◆ **THE PROBLEM**:
Without changing a word, copy every line of the listing below and leave out the images.

◆ **PROVIDED ENTRIES**:

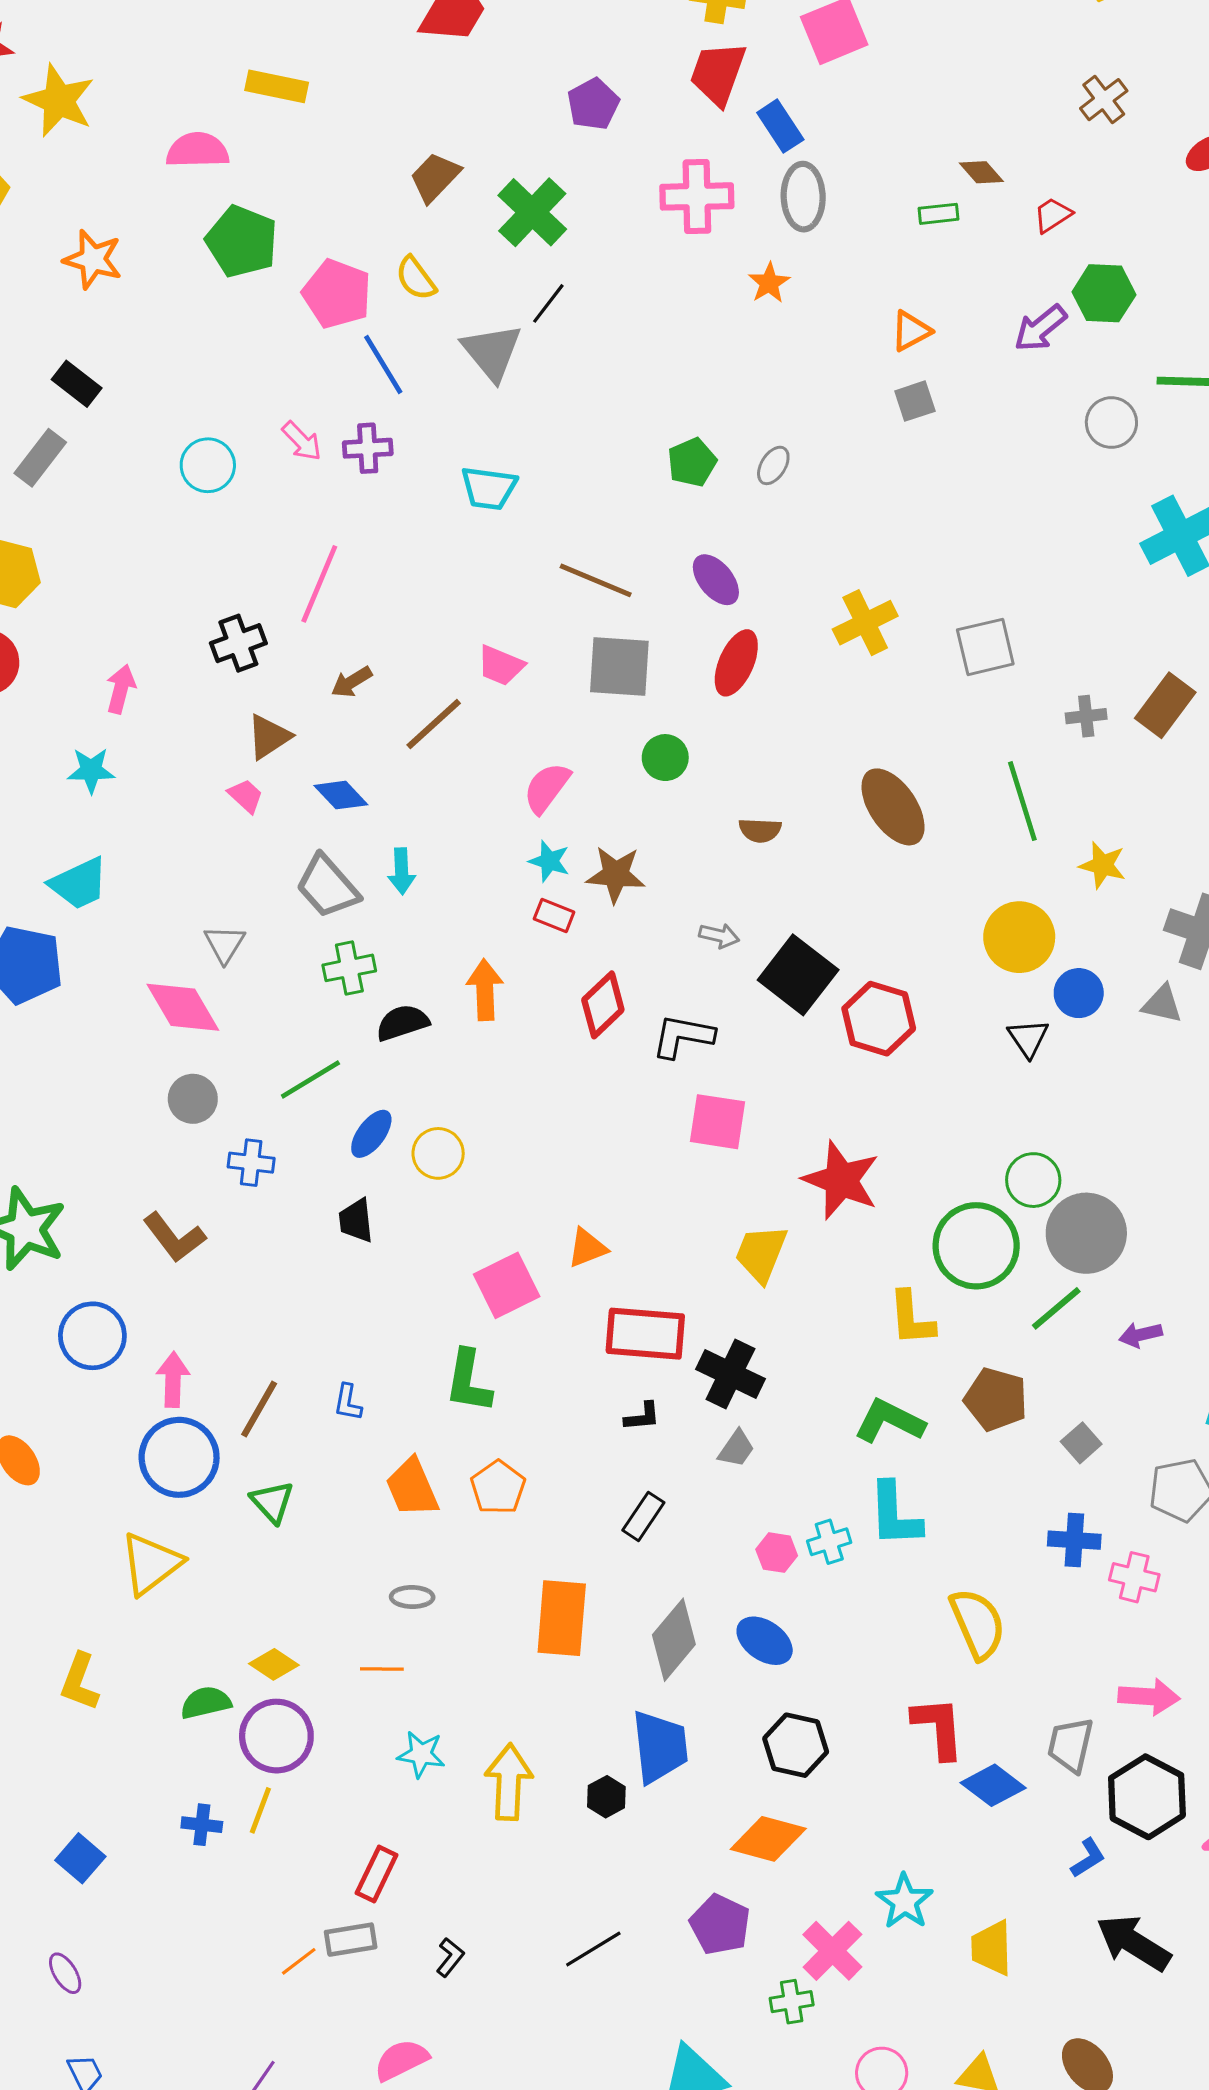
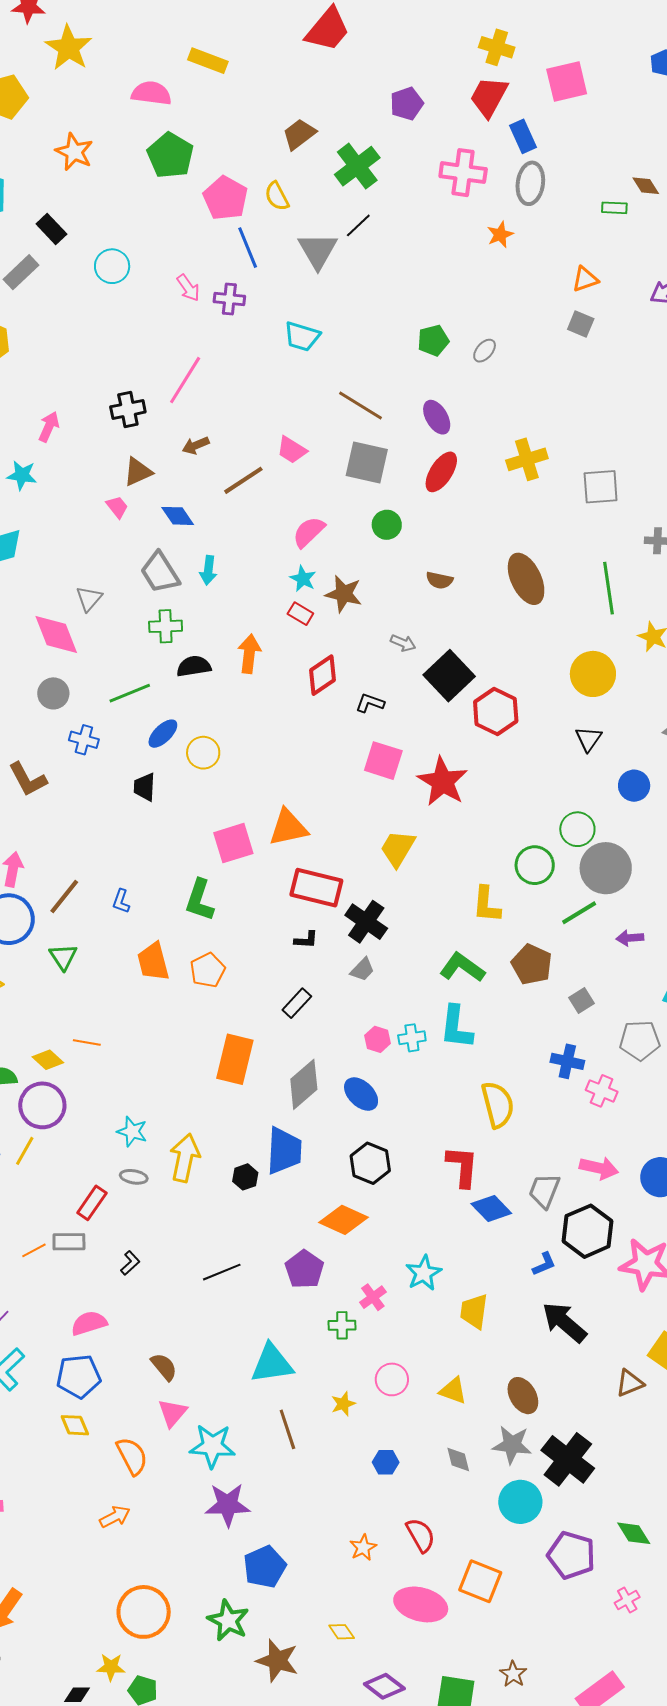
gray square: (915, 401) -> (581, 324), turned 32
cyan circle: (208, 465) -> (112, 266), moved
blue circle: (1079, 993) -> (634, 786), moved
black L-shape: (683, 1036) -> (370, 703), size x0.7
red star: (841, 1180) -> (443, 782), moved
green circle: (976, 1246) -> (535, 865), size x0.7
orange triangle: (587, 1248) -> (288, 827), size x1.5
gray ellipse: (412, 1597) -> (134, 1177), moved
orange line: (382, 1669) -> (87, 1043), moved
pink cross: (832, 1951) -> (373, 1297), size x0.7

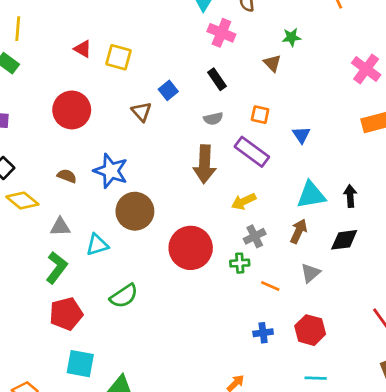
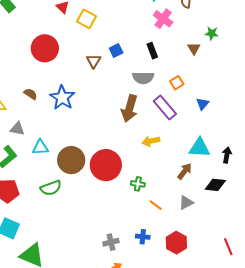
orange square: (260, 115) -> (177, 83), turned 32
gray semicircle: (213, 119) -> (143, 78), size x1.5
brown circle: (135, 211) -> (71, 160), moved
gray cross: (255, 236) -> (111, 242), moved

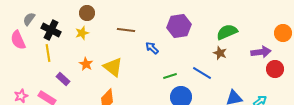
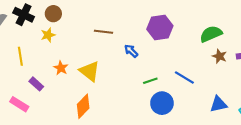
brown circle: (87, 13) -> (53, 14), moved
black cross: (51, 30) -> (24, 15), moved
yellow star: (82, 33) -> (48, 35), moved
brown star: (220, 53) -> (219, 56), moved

◆ **PROBLEM SOLUTION**:
gray square: (915, 401) -> (581, 324), turned 32
cyan circle: (208, 465) -> (112, 266), moved
blue circle: (1079, 993) -> (634, 786), moved
black L-shape: (683, 1036) -> (370, 703), size x0.7
red star: (841, 1180) -> (443, 782), moved
green circle: (976, 1246) -> (535, 865), size x0.7
orange triangle: (587, 1248) -> (288, 827), size x1.5
gray ellipse: (412, 1597) -> (134, 1177), moved
orange line: (382, 1669) -> (87, 1043), moved
pink cross: (832, 1951) -> (373, 1297), size x0.7

orange square: (260, 115) -> (177, 83), turned 32
gray semicircle: (213, 119) -> (143, 78), size x1.5
brown circle: (135, 211) -> (71, 160), moved
gray cross: (255, 236) -> (111, 242), moved

brown circle: (87, 13) -> (53, 14), moved
black cross: (51, 30) -> (24, 15), moved
yellow star: (82, 33) -> (48, 35), moved
brown star: (220, 53) -> (219, 56), moved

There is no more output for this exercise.